▶ _Task item_: Print the lines below exactly, beginning with the one that contains "JP4 pin 3: SIG20 -> SIG26" and stopping after the last line.

▶ _Data provided_:
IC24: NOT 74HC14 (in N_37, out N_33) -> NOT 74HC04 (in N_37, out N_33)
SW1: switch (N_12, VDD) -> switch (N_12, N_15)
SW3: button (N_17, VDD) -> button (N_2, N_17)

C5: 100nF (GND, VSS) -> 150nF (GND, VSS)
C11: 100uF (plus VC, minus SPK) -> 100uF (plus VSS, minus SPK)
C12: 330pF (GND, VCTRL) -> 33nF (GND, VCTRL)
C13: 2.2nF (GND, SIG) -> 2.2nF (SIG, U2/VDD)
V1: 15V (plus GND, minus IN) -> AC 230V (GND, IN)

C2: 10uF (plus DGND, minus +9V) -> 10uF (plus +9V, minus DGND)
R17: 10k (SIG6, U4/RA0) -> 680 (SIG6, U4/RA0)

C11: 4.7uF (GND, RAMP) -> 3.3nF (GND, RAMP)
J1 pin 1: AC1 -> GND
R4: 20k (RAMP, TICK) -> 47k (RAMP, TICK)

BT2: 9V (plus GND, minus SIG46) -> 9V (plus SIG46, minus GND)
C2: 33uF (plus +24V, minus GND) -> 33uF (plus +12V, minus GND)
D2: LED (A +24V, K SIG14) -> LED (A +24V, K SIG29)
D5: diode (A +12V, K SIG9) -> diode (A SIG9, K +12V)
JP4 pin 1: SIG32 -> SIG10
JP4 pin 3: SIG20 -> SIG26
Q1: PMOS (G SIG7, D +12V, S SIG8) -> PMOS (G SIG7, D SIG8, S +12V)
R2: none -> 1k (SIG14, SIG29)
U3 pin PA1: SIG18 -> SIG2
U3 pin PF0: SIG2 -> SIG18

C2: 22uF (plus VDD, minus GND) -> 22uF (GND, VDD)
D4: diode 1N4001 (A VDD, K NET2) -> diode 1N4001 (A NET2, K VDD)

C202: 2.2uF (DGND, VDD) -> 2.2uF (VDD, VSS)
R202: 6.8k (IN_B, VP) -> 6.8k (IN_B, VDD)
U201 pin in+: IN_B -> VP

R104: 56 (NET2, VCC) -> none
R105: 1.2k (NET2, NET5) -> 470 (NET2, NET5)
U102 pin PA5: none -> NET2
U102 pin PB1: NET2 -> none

▶ _Final answer_:
JP4 pin 3: SIG20 -> SIG26
Q1: PMOS (G SIG7, D +12V, S SIG8) -> PMOS (G SIG7, D SIG8, S +12V)
R2: none -> 1k (SIG14, SIG29)
U3 pin PA1: SIG18 -> SIG2
U3 pin PF0: SIG2 -> SIG18

C2: 22uF (plus VDD, minus GND) -> 22uF (GND, VDD)
D4: diode 1N4001 (A VDD, K NET2) -> diode 1N4001 (A NET2, K VDD)

C202: 2.2uF (DGND, VDD) -> 2.2uF (VDD, VSS)
R202: 6.8k (IN_B, VP) -> 6.8k (IN_B, VDD)
U201 pin in+: IN_B -> VP

R104: 56 (NET2, VCC) -> none
R105: 1.2k (NET2, NET5) -> 470 (NET2, NET5)
U102 pin PA5: none -> NET2
U102 pin PB1: NET2 -> none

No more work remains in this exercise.